START THE INPUT

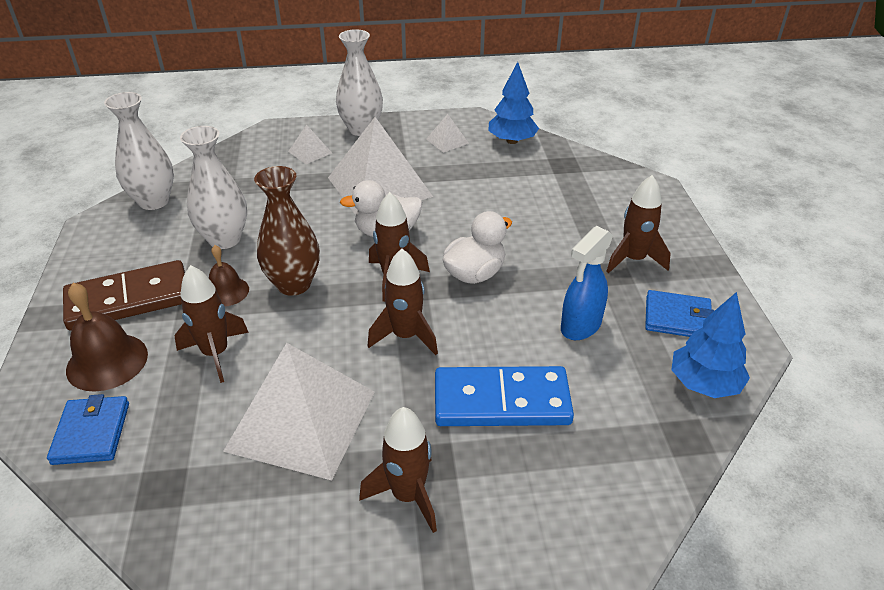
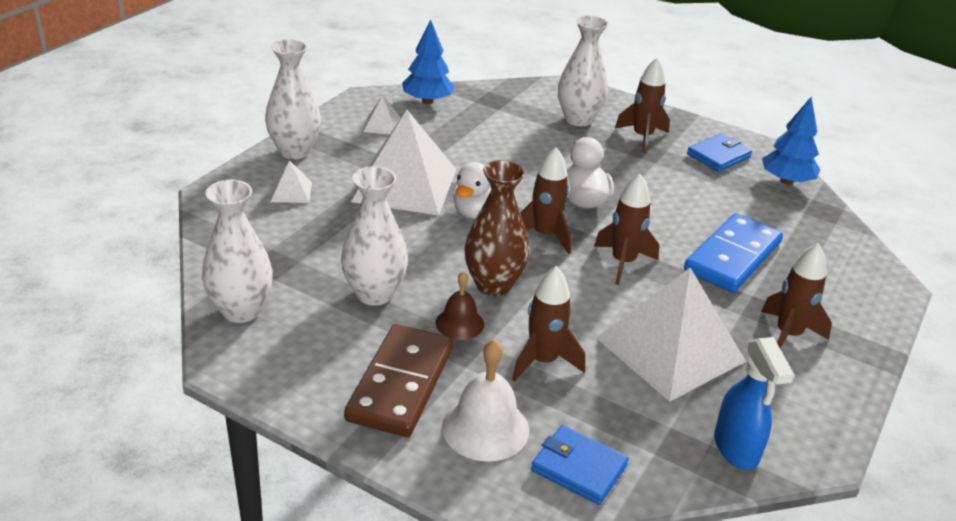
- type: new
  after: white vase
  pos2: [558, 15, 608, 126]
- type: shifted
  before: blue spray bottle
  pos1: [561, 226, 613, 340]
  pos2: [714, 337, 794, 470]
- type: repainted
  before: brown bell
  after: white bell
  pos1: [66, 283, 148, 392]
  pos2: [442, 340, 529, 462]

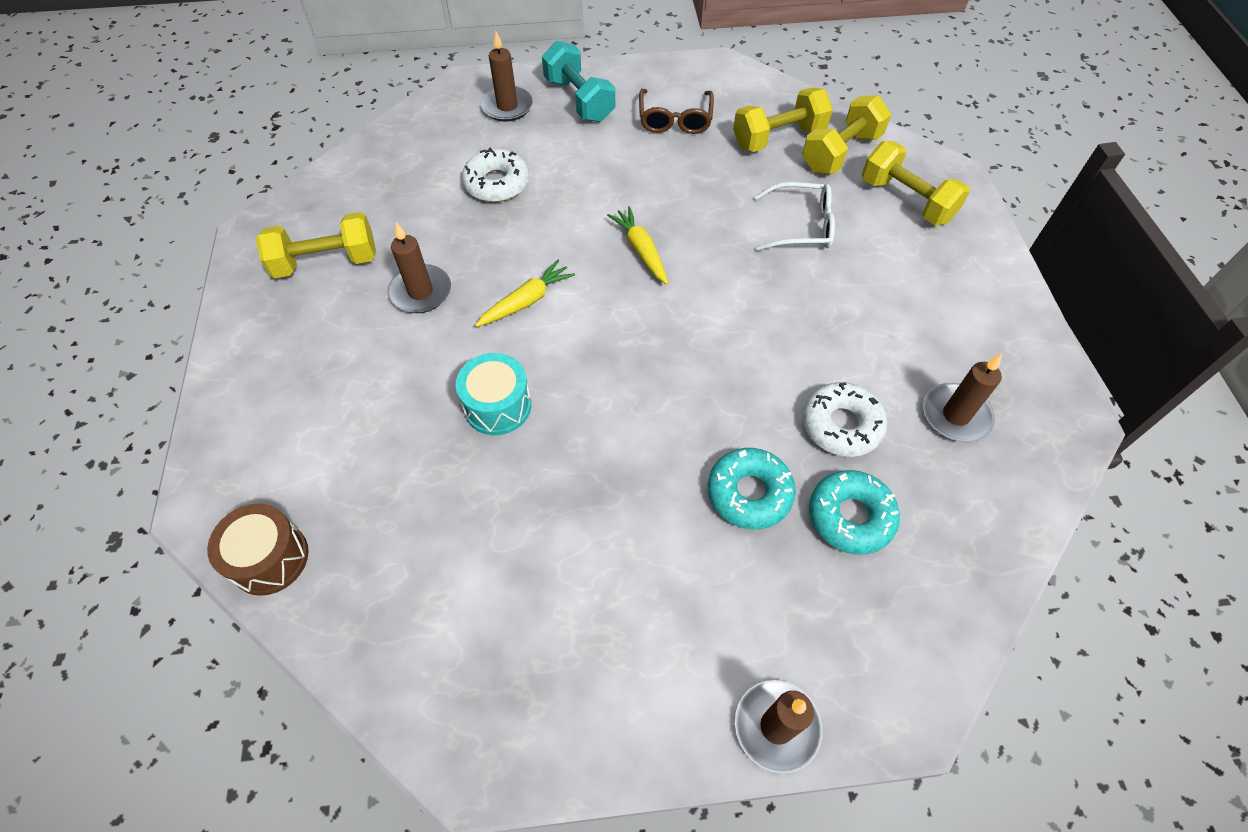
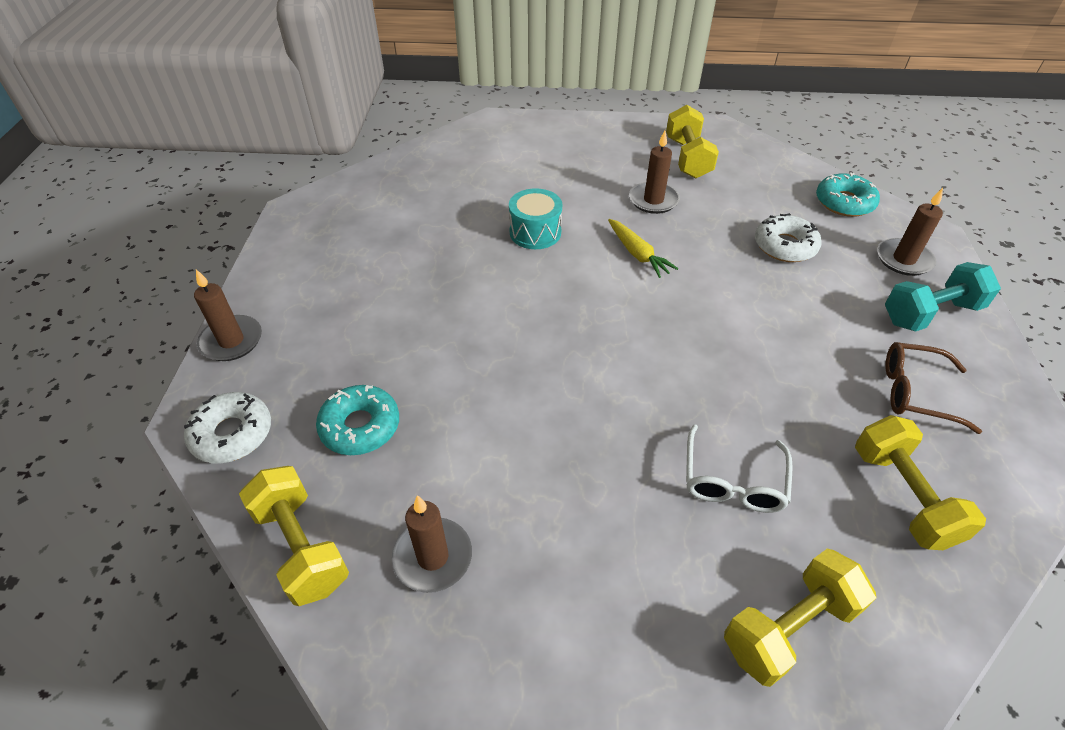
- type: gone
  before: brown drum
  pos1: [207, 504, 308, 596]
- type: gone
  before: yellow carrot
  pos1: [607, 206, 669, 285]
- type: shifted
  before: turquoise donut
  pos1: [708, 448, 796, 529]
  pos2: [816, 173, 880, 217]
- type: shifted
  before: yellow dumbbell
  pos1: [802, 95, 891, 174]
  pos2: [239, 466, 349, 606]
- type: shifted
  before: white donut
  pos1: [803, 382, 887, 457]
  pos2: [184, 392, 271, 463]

END THE INPUT
START THE INPUT

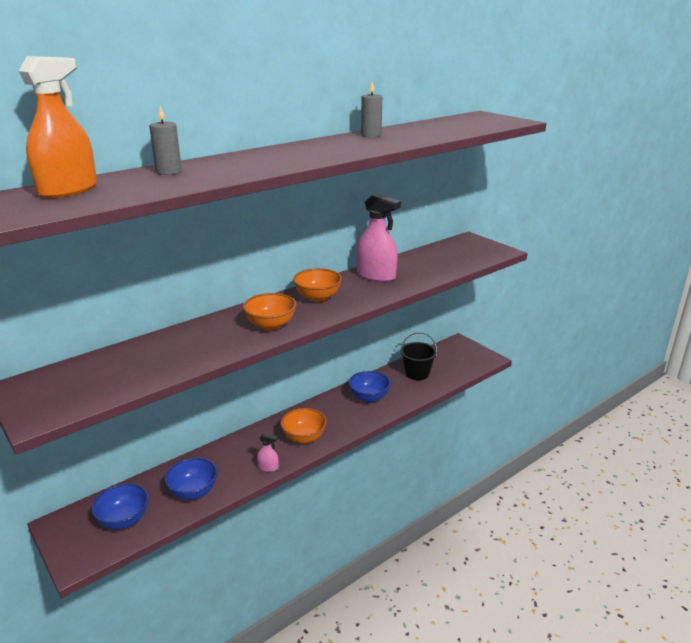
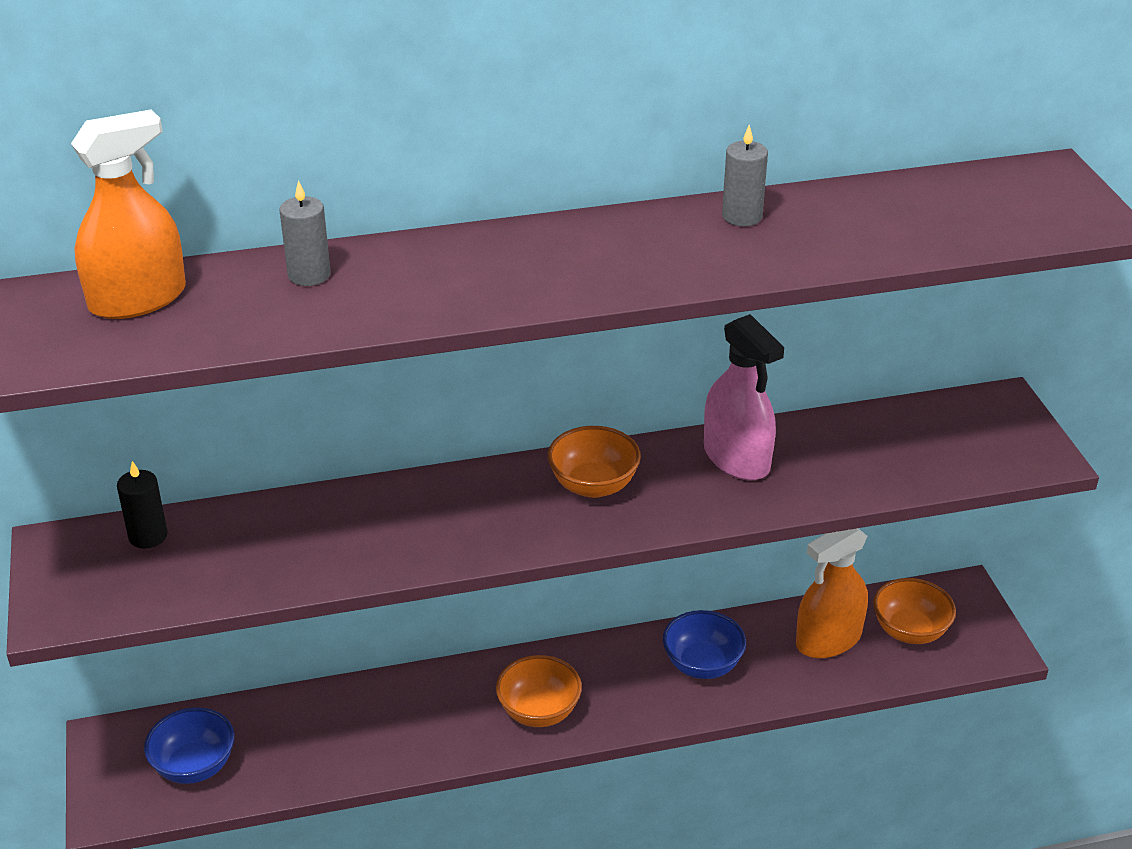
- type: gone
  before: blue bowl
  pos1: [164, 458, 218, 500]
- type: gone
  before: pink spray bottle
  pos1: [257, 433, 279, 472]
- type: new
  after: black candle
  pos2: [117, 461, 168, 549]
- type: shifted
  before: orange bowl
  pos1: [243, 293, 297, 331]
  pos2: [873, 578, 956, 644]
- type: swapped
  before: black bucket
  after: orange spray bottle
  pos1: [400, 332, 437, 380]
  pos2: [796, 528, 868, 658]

END THE INPUT
START THE INPUT

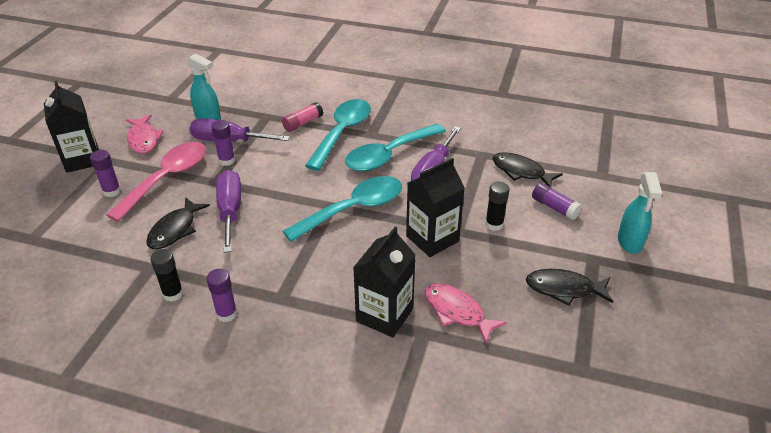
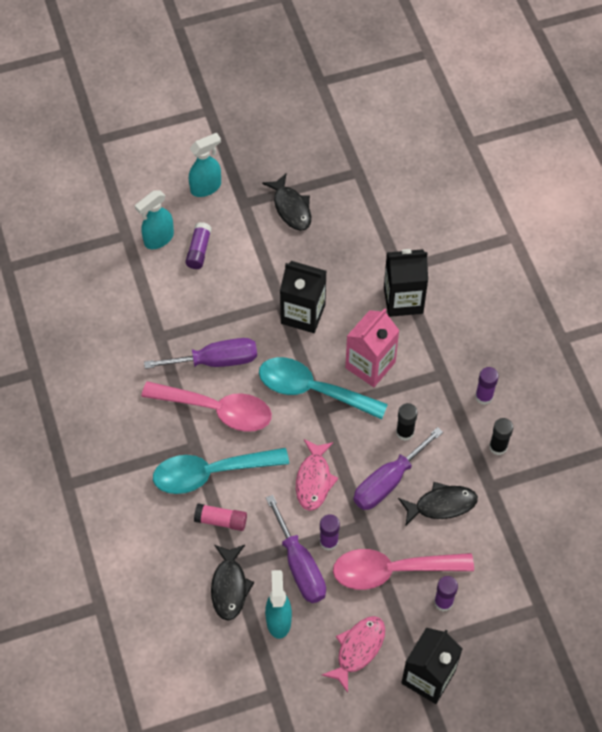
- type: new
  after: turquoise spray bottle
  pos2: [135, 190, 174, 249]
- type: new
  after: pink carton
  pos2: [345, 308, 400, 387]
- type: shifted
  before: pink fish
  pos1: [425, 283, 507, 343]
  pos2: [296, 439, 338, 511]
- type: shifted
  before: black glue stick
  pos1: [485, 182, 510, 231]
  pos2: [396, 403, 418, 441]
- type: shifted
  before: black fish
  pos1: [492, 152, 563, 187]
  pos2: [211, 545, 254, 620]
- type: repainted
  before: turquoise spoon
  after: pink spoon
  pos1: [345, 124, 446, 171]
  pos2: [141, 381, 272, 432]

END THE INPUT

» ASSIGNMENT: Would you copy, unchanged, the stretch of the records above that begins at the line containing "pos2: [558, 15, 608, 126]" and ends at the line containing "pos1: [66, 283, 148, 392]", and only that?

» EXERCISE RESPONSE:
  pos2: [558, 15, 608, 126]
- type: shifted
  before: blue spray bottle
  pos1: [561, 226, 613, 340]
  pos2: [714, 337, 794, 470]
- type: repainted
  before: brown bell
  after: white bell
  pos1: [66, 283, 148, 392]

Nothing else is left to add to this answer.